(Directions)
A complete answer lists every line of the entries below where the string "brown" appears.

##### Supplied data #####

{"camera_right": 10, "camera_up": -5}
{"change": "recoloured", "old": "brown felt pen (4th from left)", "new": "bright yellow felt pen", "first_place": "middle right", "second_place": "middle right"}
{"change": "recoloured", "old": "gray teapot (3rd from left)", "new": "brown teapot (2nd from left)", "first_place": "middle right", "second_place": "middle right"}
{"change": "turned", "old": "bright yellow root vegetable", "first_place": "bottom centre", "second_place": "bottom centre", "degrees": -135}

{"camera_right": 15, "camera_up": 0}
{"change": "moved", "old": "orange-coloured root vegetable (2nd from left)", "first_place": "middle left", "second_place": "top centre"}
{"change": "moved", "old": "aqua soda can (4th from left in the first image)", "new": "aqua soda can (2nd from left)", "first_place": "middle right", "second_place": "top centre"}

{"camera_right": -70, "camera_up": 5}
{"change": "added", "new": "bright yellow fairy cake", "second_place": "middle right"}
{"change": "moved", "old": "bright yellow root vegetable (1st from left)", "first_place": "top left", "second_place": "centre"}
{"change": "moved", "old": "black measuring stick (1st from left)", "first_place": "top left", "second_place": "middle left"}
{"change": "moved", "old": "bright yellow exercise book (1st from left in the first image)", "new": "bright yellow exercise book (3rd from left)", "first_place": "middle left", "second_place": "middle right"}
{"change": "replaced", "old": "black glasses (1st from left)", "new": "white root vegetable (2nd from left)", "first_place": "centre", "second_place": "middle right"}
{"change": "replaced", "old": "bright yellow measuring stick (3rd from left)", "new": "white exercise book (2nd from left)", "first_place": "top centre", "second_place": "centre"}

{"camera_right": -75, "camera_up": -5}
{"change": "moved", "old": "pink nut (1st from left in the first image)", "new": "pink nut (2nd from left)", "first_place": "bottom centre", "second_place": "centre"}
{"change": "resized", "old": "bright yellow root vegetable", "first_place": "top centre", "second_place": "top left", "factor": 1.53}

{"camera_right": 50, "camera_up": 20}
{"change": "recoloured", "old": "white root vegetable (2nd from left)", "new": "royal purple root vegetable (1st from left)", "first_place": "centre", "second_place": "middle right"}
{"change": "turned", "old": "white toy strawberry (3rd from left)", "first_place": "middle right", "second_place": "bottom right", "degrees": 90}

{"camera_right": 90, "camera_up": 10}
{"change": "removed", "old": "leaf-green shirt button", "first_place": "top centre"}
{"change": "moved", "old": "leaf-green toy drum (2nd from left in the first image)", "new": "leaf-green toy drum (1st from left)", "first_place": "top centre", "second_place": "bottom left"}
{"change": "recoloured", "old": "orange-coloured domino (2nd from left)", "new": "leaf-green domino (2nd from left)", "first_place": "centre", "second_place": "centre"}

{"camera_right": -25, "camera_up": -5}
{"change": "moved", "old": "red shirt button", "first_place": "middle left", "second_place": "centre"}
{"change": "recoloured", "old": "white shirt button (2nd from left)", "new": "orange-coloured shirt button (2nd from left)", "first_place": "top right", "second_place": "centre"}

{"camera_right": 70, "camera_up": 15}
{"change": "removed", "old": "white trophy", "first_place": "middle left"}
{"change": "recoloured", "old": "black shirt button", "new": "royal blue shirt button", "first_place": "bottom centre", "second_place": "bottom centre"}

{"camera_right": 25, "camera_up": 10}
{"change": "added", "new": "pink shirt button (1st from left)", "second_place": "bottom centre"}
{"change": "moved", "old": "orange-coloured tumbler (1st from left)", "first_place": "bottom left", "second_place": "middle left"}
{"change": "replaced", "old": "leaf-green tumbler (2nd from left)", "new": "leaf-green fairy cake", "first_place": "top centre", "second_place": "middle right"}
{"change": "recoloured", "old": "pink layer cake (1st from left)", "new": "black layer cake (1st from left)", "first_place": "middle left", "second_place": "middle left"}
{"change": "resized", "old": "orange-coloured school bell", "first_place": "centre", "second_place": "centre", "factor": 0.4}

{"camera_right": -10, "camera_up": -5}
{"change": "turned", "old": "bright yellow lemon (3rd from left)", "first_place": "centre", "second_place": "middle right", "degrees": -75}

#####

(Answer box)
{"change": "recoloured", "old": "brown felt pen (4th from left)", "new": "bright yellow felt pen", "first_place": "middle right", "second_place": "middle right"}
{"change": "recoloured", "old": "gray teapot (3rd from left)", "new": "brown teapot (2nd from left)", "first_place": "middle right", "second_place": "middle right"}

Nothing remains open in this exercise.